### What is required
Once you find the line with "green capsule: 0 -> 3", output it and every line after it exactly, through the last line of the listing, but no pictures.

──────── The data

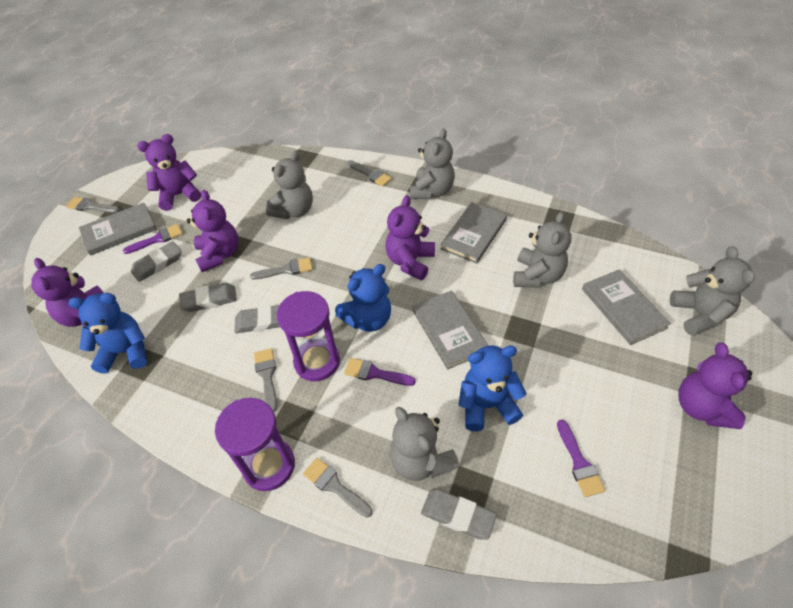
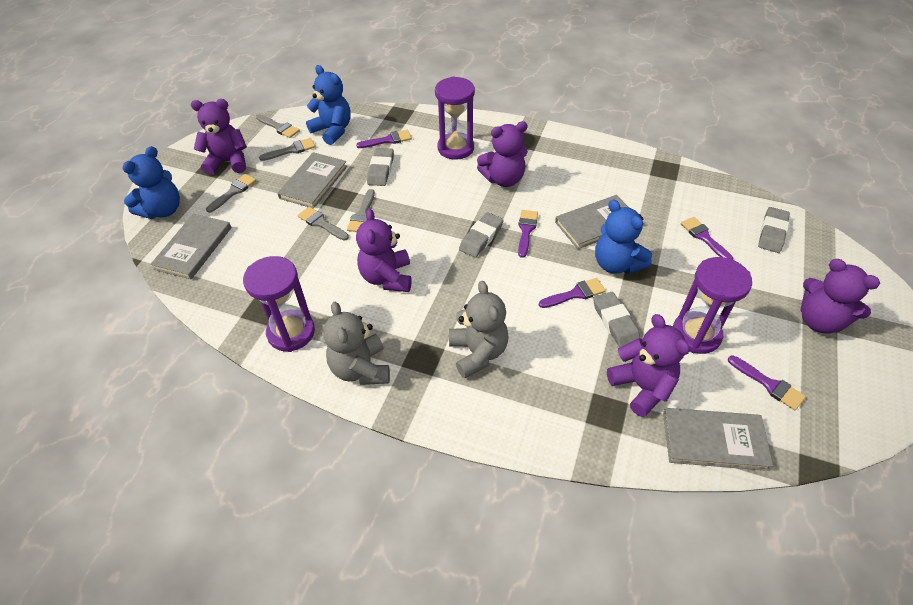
grey teddy bear: 5 -> 2
purple brush: 3 -> 5
purple hourglass: 2 -> 3

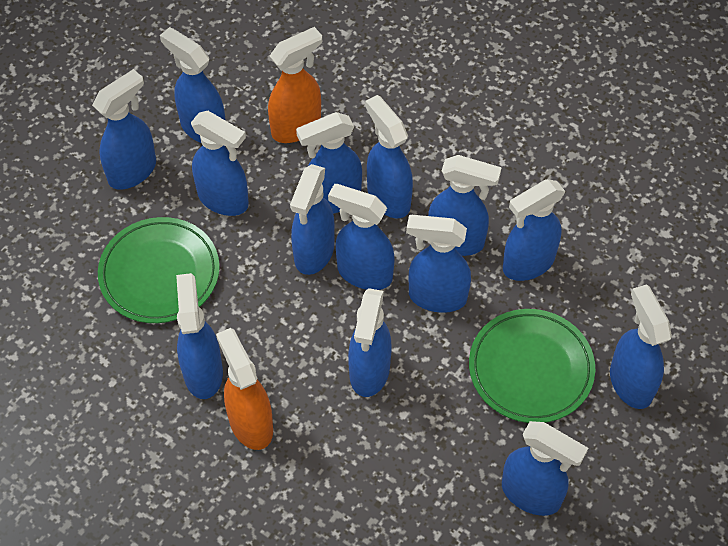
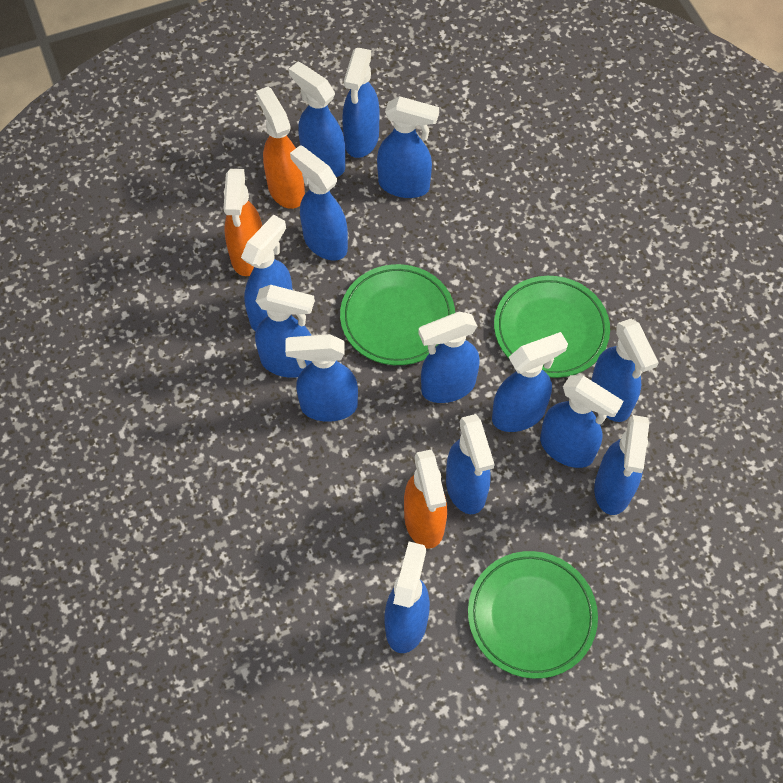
green plate: 2 -> 3
orange spray bottle: 2 -> 3

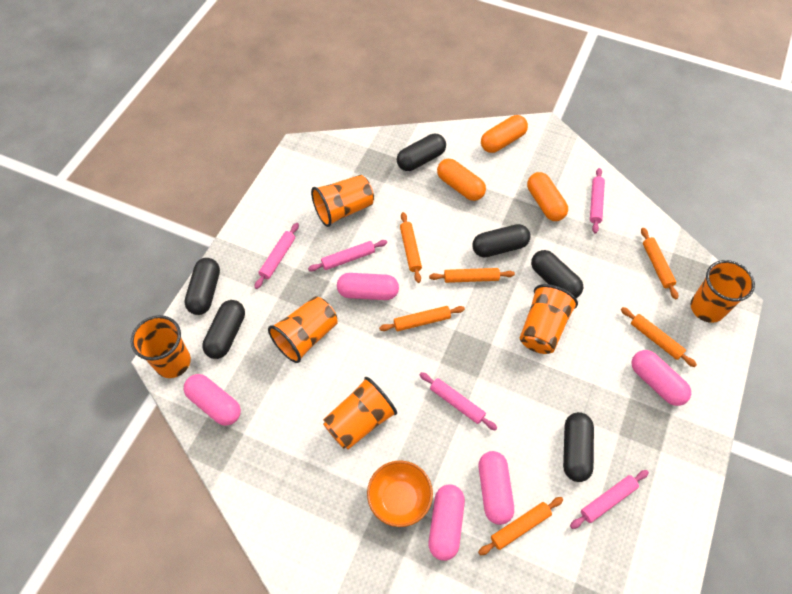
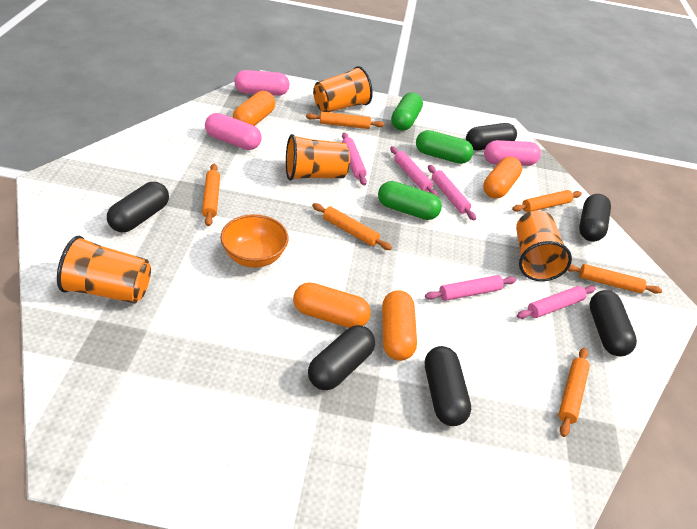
green capsule: 0 -> 3
orange capsule: 3 -> 4
orange cup: 6 -> 4
pink capsule: 5 -> 3

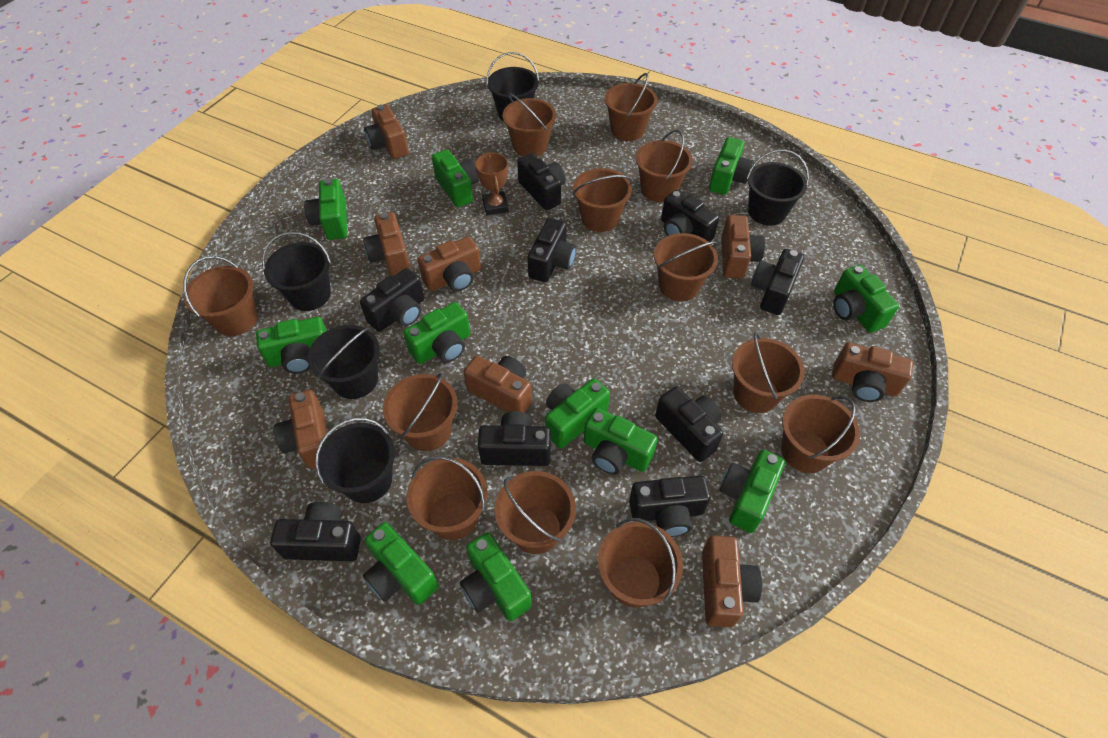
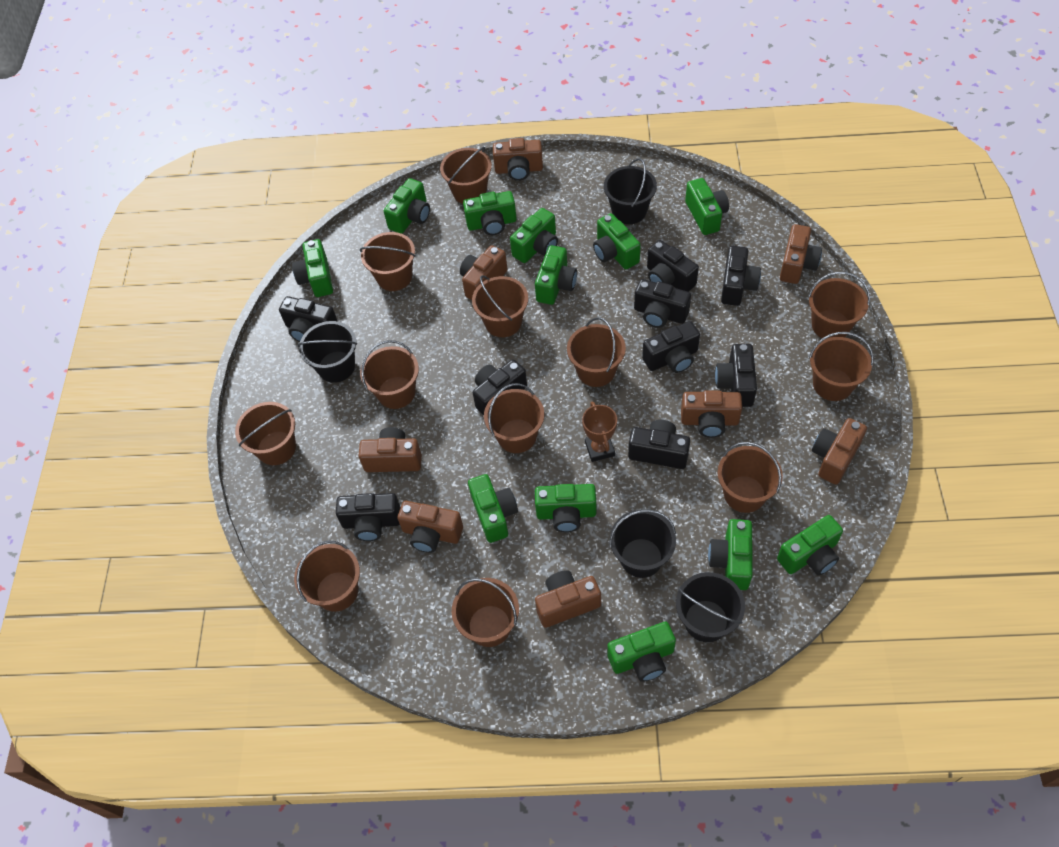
black bucket: 5 -> 4
green camera: 11 -> 12

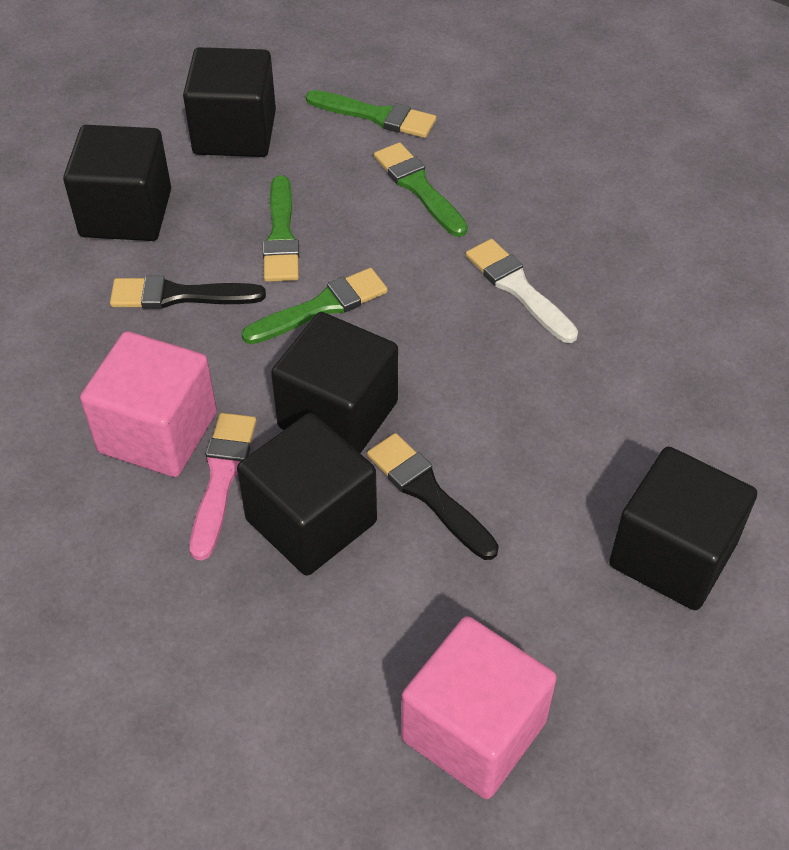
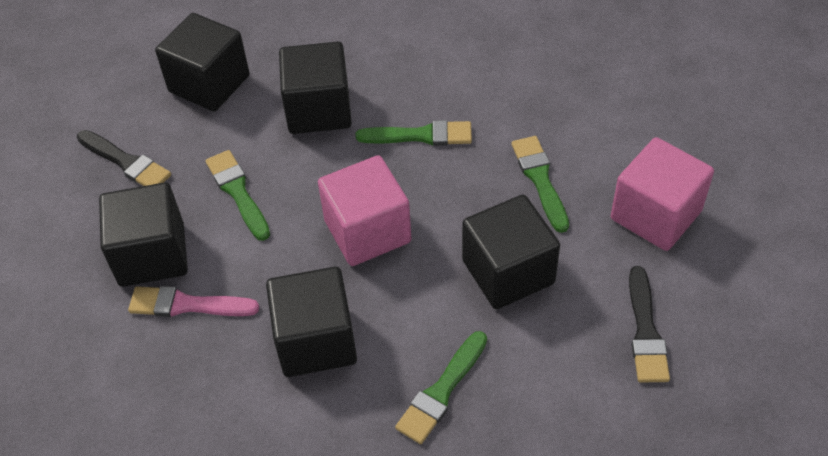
white brush: 1 -> 0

────────────────

### Your response
green capsule: 0 -> 3
orange capsule: 3 -> 4
orange cup: 6 -> 4
pink capsule: 5 -> 3

black bucket: 5 -> 4
green camera: 11 -> 12

white brush: 1 -> 0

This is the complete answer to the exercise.